* **Task to complete**
Below are some entries. Work out how many of their lines hold the word "ball", and write that number alone.

* **Given entries**
▼

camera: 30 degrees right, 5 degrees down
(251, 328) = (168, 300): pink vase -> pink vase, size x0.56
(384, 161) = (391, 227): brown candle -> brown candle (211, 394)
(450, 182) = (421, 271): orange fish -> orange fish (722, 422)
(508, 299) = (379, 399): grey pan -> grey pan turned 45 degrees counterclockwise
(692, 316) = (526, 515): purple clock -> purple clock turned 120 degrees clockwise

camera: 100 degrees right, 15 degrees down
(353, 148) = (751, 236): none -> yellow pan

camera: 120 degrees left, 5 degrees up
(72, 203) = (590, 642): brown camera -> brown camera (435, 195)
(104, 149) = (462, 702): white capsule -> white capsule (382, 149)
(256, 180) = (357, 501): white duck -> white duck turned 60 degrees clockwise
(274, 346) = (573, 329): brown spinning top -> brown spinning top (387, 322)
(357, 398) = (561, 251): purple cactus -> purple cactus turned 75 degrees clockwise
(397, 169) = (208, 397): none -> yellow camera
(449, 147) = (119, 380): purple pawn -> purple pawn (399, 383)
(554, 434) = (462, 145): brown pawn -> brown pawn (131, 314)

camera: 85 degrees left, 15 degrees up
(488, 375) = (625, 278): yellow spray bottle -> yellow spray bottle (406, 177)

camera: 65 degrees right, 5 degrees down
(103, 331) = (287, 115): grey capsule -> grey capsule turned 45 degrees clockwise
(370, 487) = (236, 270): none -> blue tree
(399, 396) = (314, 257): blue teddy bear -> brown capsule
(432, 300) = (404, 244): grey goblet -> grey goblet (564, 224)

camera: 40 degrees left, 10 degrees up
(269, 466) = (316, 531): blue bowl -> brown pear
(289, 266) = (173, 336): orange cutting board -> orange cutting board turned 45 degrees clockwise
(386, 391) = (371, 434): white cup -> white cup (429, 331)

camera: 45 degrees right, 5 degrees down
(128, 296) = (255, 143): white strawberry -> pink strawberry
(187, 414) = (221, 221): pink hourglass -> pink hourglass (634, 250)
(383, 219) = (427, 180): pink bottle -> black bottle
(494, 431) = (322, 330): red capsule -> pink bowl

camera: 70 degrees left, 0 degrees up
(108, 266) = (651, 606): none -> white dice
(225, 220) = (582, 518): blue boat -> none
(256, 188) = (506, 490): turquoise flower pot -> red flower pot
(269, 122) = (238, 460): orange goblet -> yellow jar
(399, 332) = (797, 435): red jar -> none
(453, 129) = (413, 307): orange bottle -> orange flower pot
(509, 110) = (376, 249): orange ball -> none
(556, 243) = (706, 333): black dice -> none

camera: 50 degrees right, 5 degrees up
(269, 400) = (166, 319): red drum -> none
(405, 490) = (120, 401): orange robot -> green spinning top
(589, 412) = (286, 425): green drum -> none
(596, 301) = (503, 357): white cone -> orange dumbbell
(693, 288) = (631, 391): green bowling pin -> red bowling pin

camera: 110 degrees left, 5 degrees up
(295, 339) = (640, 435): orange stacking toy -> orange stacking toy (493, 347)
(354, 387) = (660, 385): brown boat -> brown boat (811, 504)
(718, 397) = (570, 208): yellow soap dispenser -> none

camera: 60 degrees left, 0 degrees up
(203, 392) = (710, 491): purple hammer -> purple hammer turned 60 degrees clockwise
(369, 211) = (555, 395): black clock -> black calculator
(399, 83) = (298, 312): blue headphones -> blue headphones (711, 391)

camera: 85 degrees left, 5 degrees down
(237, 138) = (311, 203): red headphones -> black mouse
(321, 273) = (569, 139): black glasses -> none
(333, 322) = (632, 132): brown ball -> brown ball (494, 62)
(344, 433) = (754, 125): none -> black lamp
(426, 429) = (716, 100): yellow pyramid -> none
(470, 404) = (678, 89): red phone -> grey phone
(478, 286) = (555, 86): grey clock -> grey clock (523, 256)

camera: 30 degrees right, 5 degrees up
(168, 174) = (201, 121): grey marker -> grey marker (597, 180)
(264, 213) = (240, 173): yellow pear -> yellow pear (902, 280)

▲

* **Exercise result**
2